▸ Excerpted data:

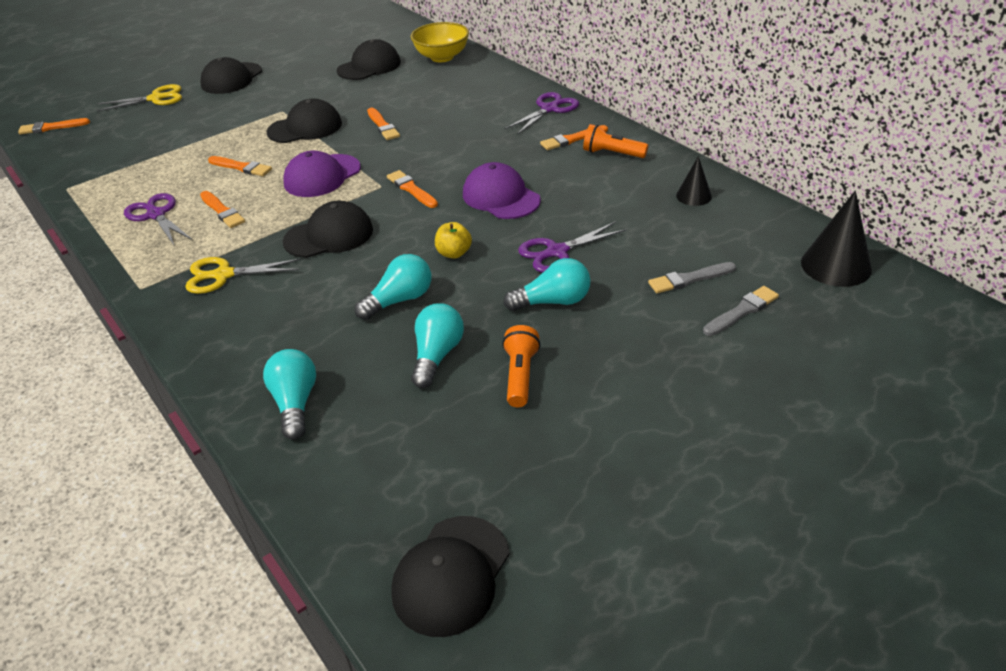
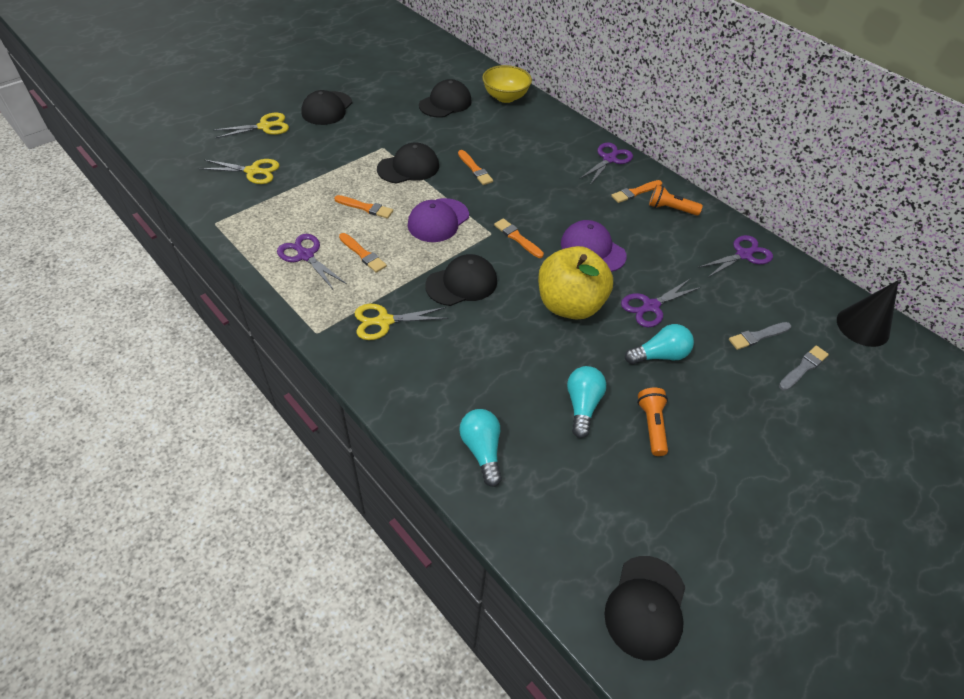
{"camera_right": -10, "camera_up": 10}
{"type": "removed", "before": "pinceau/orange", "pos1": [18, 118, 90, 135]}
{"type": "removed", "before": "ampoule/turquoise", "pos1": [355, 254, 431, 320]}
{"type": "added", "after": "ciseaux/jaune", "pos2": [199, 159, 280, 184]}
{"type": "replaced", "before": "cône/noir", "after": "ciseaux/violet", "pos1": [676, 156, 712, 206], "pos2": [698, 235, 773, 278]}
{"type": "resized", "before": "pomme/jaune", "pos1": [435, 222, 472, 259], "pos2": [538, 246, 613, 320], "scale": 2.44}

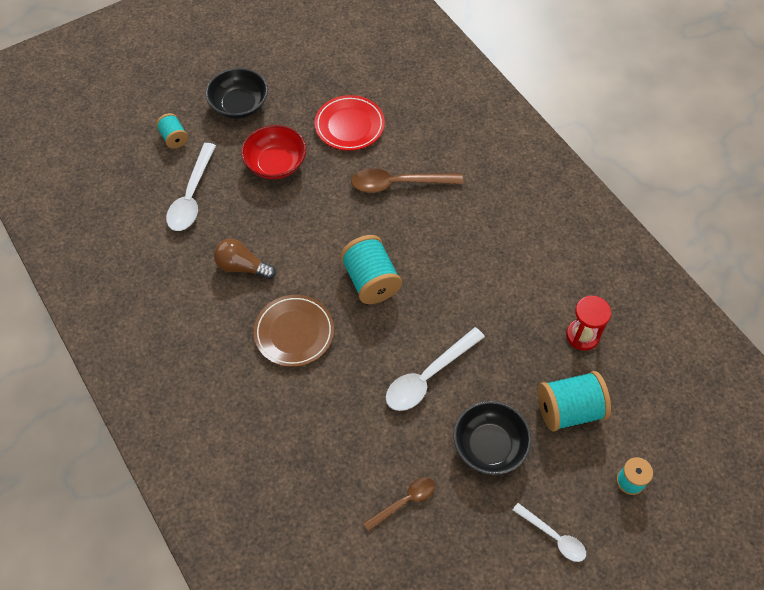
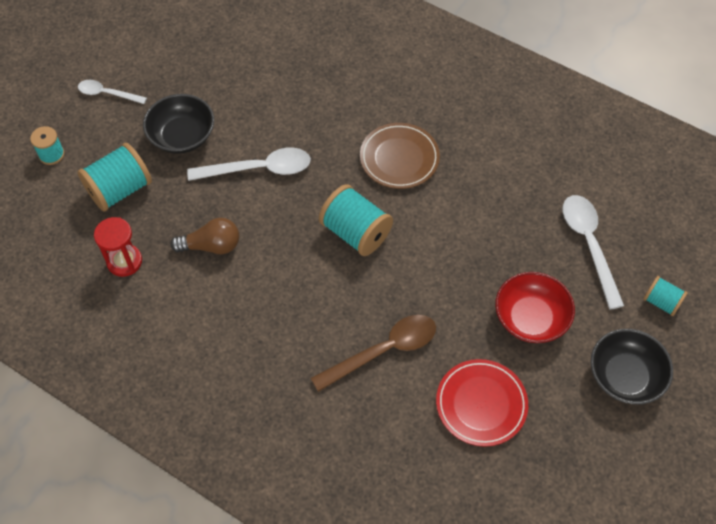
{"camera_right": 155, "camera_up": 0}
{"type": "removed", "before": "cuillère/marron", "pos1": [363, 477, 435, 531]}
{"type": "moved", "before": "ampoule/marron", "pos1": [214, 239, 276, 279], "pos2": [171, 218, 239, 254]}
{"type": "turned", "before": "cuillère/blanc", "pos1": [386, 327, 485, 411], "pos2": [187, 148, 311, 181], "turn": 60}

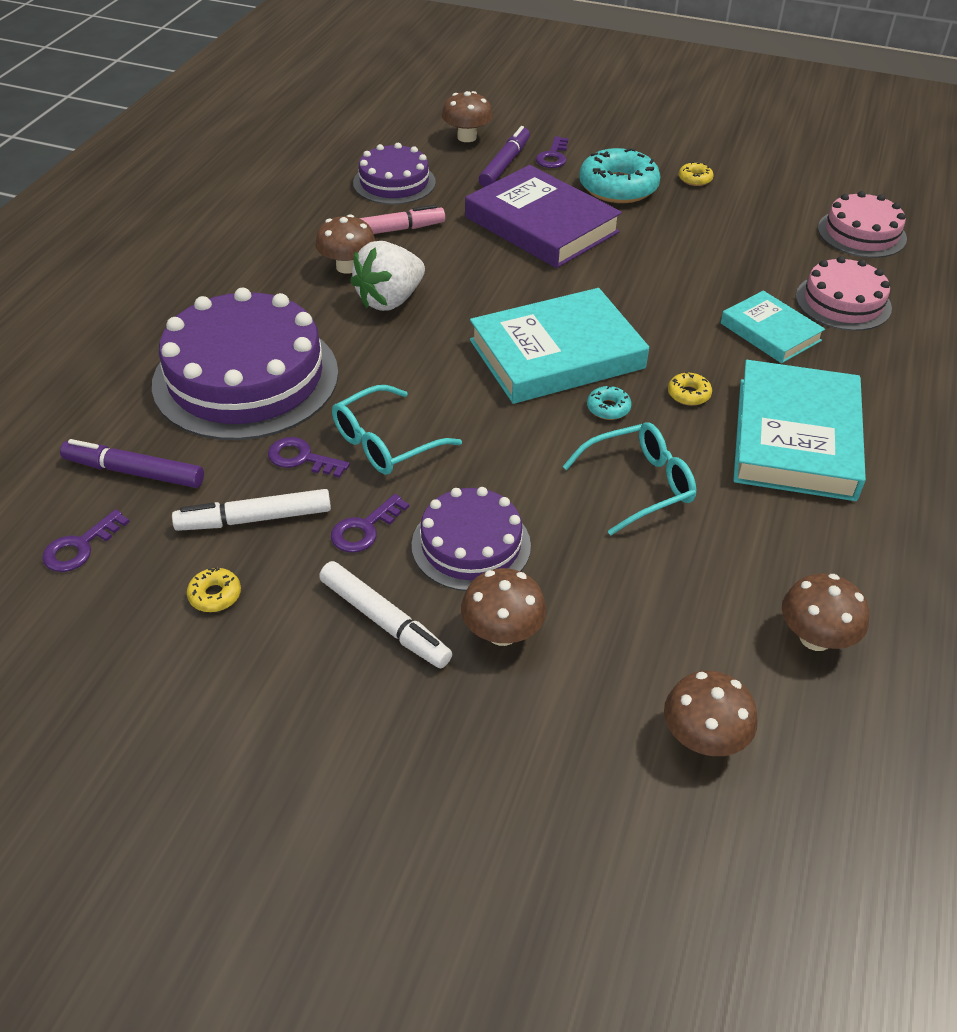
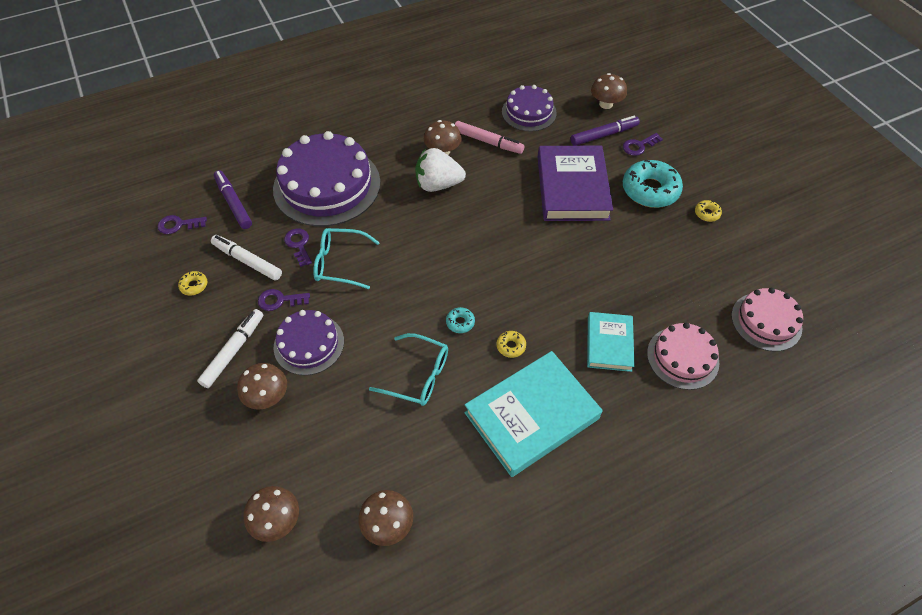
{"camera_right": 45, "camera_up": 10}
{"type": "removed", "before": "livre/turquoise", "pos1": [470, 288, 649, 404]}
{"type": "turned", "before": "feutre/blanc", "pos1": [319, 561, 452, 668], "pos2": [197, 309, 263, 388], "turn": -150}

▸ Try it:
Line by line, restate the data above exactly as it stands, minus the pictures.

▸ Your solution:
{"camera_right": -10, "camera_up": 10}
{"type": "removed", "before": "pinceau/orange", "pos1": [18, 118, 90, 135]}
{"type": "removed", "before": "ampoule/turquoise", "pos1": [355, 254, 431, 320]}
{"type": "added", "after": "ciseaux/jaune", "pos2": [199, 159, 280, 184]}
{"type": "replaced", "before": "cône/noir", "after": "ciseaux/violet", "pos1": [676, 156, 712, 206], "pos2": [698, 235, 773, 278]}
{"type": "resized", "before": "pomme/jaune", "pos1": [435, 222, 472, 259], "pos2": [538, 246, 613, 320], "scale": 2.44}

{"camera_right": 155, "camera_up": 0}
{"type": "removed", "before": "cuillère/marron", "pos1": [363, 477, 435, 531]}
{"type": "moved", "before": "ampoule/marron", "pos1": [214, 239, 276, 279], "pos2": [171, 218, 239, 254]}
{"type": "turned", "before": "cuillère/blanc", "pos1": [386, 327, 485, 411], "pos2": [187, 148, 311, 181], "turn": 60}

{"camera_right": 45, "camera_up": 10}
{"type": "removed", "before": "livre/turquoise", "pos1": [470, 288, 649, 404]}
{"type": "turned", "before": "feutre/blanc", "pos1": [319, 561, 452, 668], "pos2": [197, 309, 263, 388], "turn": -150}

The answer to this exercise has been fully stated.